Your copy should hold exactly the lines from the one containing "(620, 253) = (791, 288): orange" through the last line of the entries, and no pictures.

:: RECORDS SUPPLIED

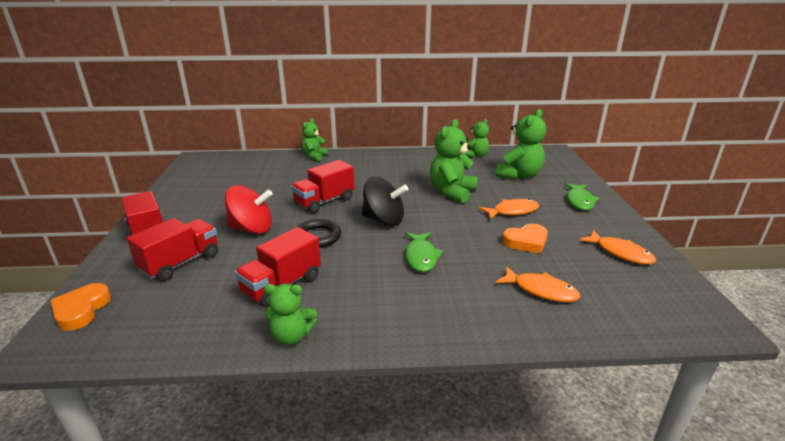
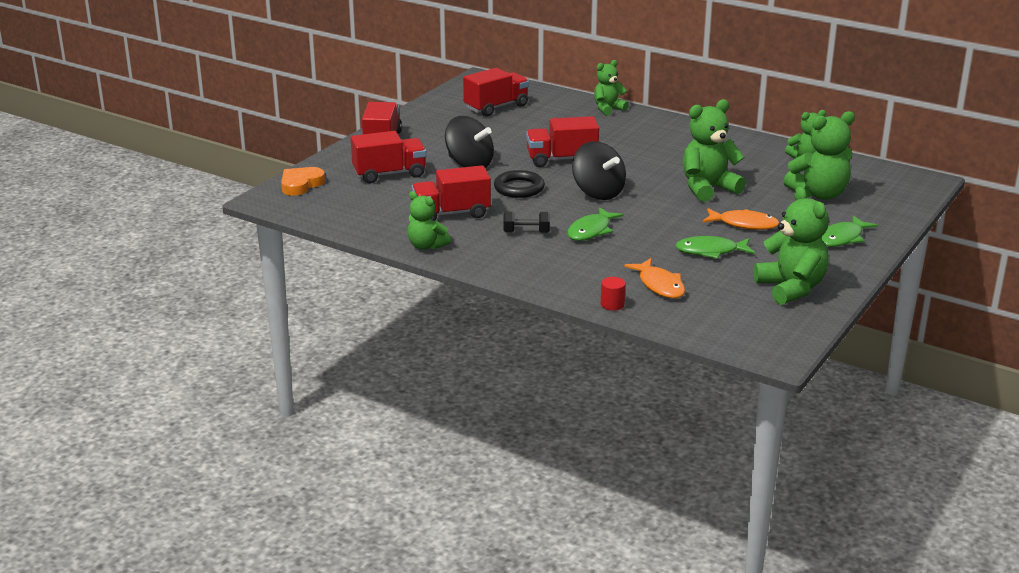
camera: 35 degrees right, 0 degrees up
(229, 175) = (496, 107): none -> red truck
(252, 228) = (469, 164): red spinning top -> black spinning top
(371, 279) = (526, 232): none -> black dumbbell
(526, 242) = (710, 251): orange heart -> green fish
(538, 331) = (612, 304): none -> red cylinder
(620, 253) = (791, 288): orange fish -> green teddy bear

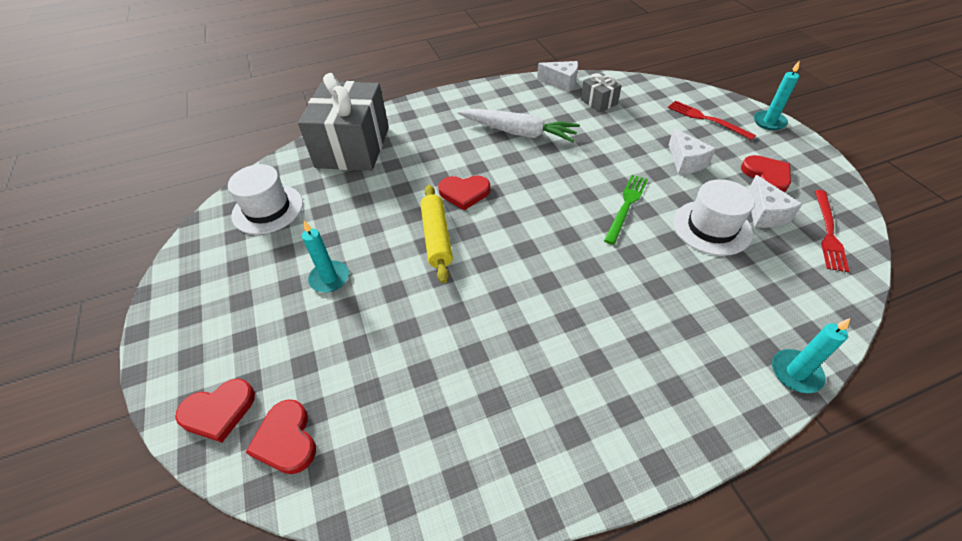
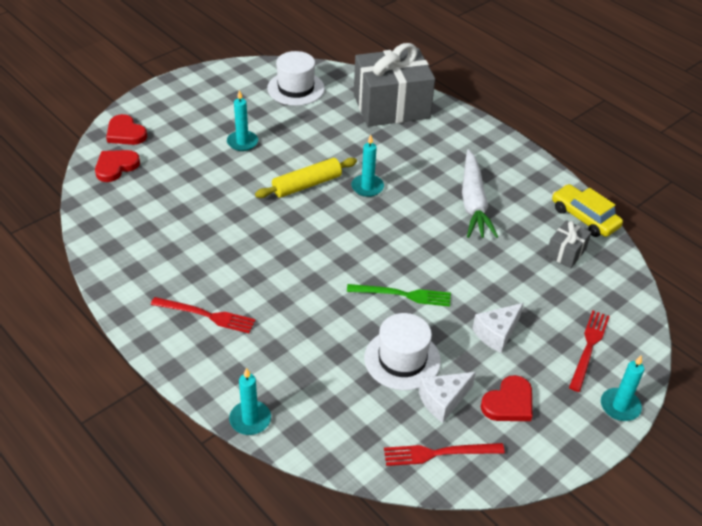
camera: 65 degrees right, 5 degrees down
(464, 193) = (367, 187): red heart -> turquoise candle
(561, 83) = (584, 217): white cheese -> yellow car
(623, 382) = (206, 315): none -> red fork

::::

◆ TASK RESPONSE ◆
(620, 253) = (791, 288): orange fish -> green teddy bear

camera: 65 degrees right, 5 degrees down
(464, 193) = (367, 187): red heart -> turquoise candle
(561, 83) = (584, 217): white cheese -> yellow car
(623, 382) = (206, 315): none -> red fork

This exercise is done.